## Problem statement
Within the entries below, please retype exactly the lines starting with the line that has "none -> yellow round brick E2 level 1" and going on through the line that has "none -> yellow round brick H8:I9 level 1", but not the pictures.

[Data entries]
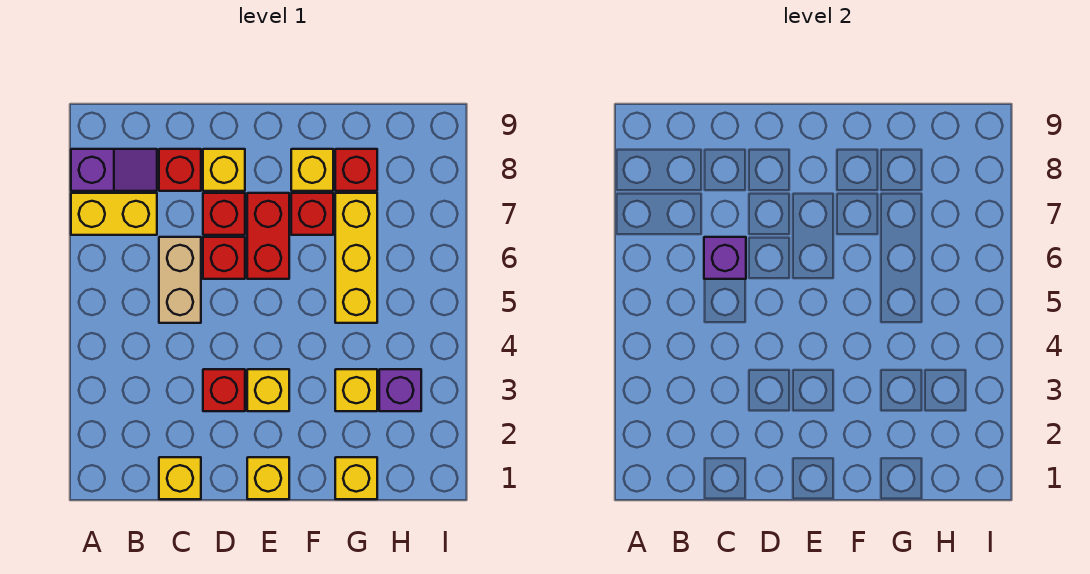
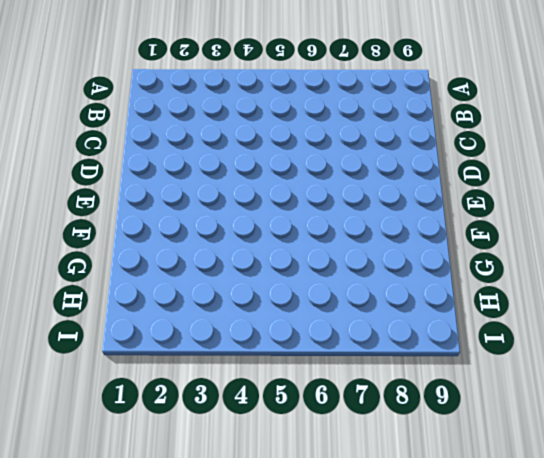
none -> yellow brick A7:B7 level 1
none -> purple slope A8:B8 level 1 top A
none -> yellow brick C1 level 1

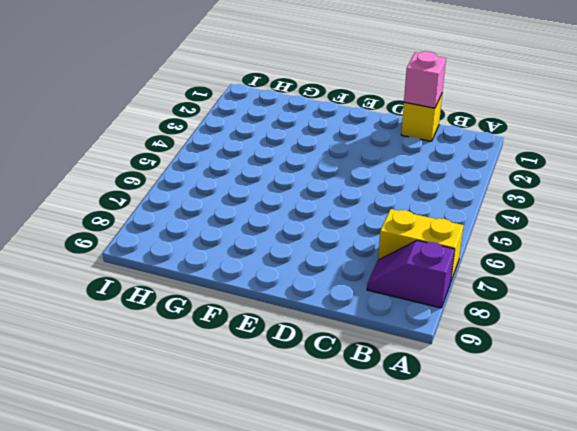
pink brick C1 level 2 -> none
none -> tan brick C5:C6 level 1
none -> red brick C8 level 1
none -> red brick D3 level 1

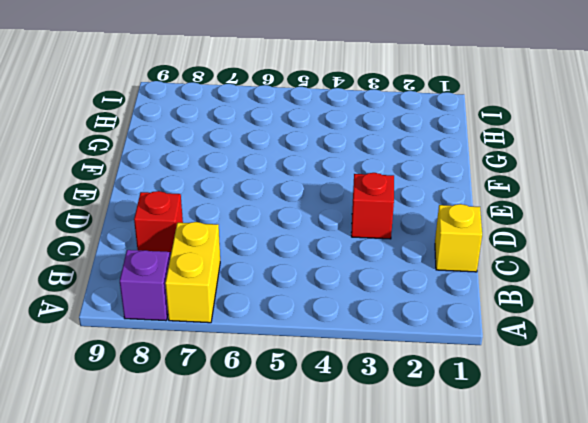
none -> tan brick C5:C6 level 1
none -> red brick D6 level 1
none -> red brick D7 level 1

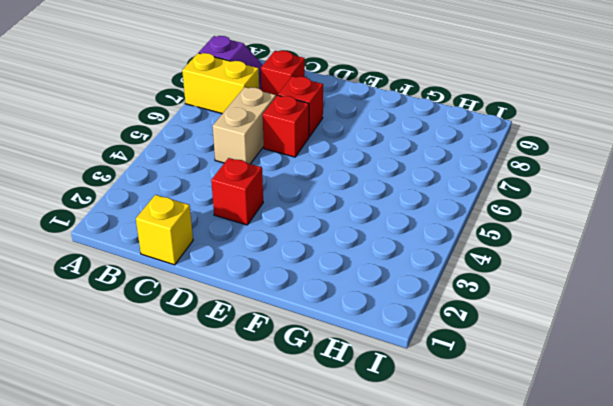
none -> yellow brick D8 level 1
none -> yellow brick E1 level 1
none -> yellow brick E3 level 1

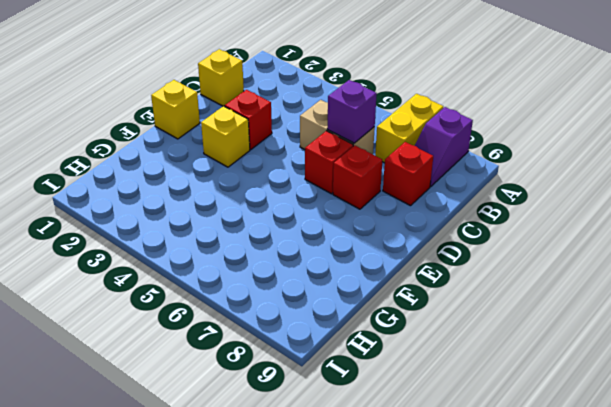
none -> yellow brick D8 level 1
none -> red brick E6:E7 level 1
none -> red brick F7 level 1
...
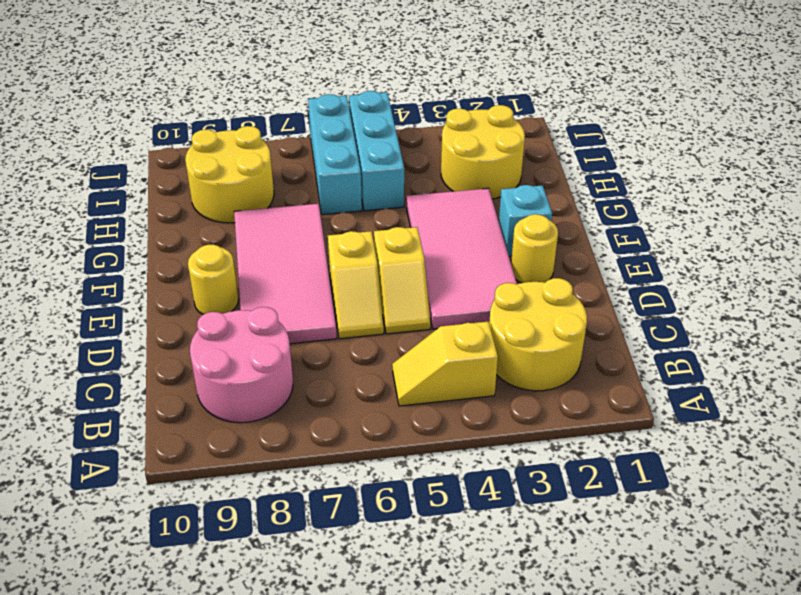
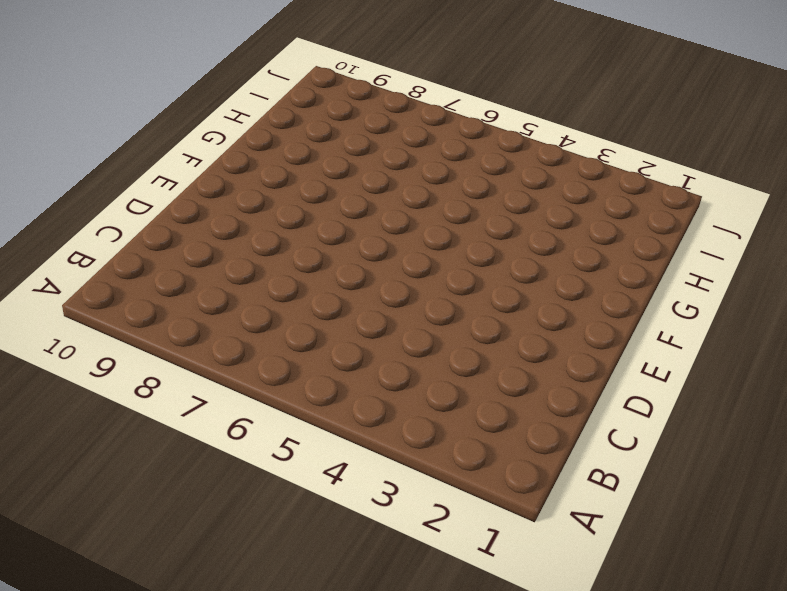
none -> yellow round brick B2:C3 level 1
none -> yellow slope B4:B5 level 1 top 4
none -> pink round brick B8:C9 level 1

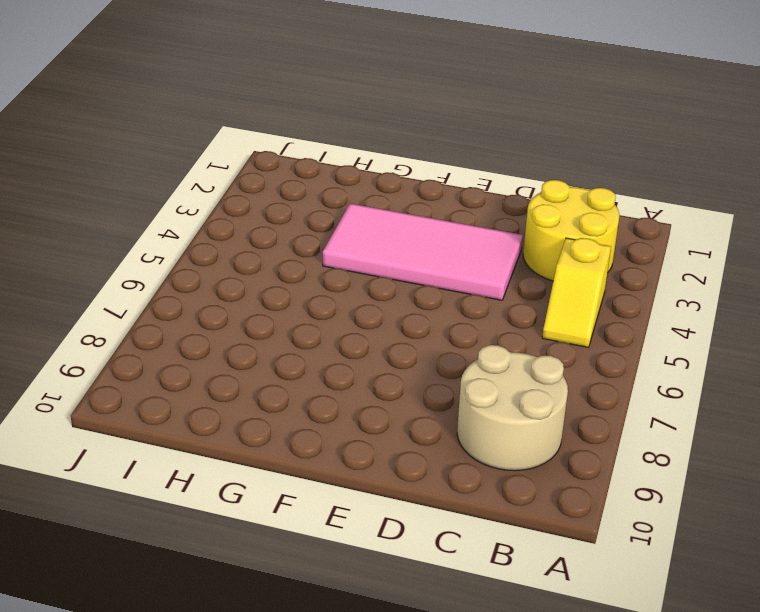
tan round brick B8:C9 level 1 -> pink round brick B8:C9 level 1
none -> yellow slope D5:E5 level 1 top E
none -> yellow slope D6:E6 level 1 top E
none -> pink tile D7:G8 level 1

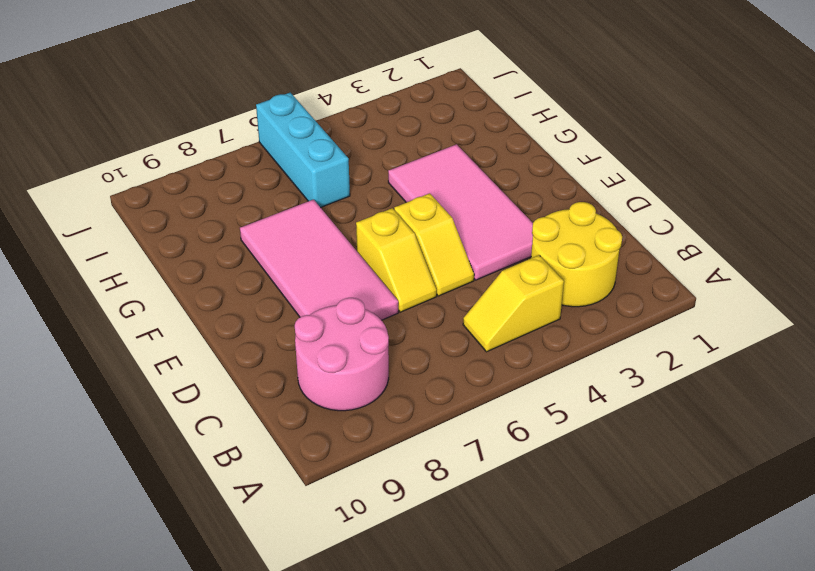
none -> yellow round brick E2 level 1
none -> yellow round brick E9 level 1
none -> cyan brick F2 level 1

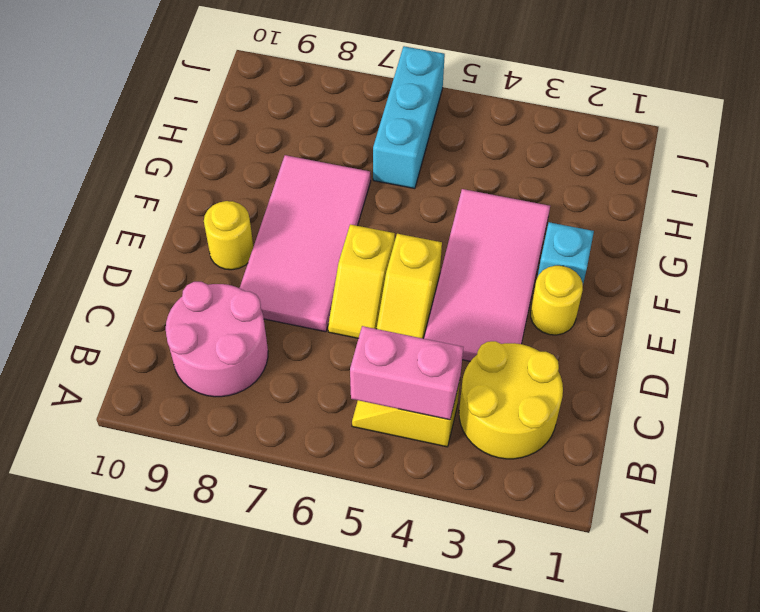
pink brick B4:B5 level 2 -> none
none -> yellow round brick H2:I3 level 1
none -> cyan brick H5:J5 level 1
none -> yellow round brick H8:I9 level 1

## Task output
none -> yellow round brick E2 level 1
none -> yellow round brick E9 level 1
none -> cyan brick F2 level 1

pink brick B4:B5 level 2 -> none
none -> yellow round brick H2:I3 level 1
none -> cyan brick H5:J5 level 1
none -> yellow round brick H8:I9 level 1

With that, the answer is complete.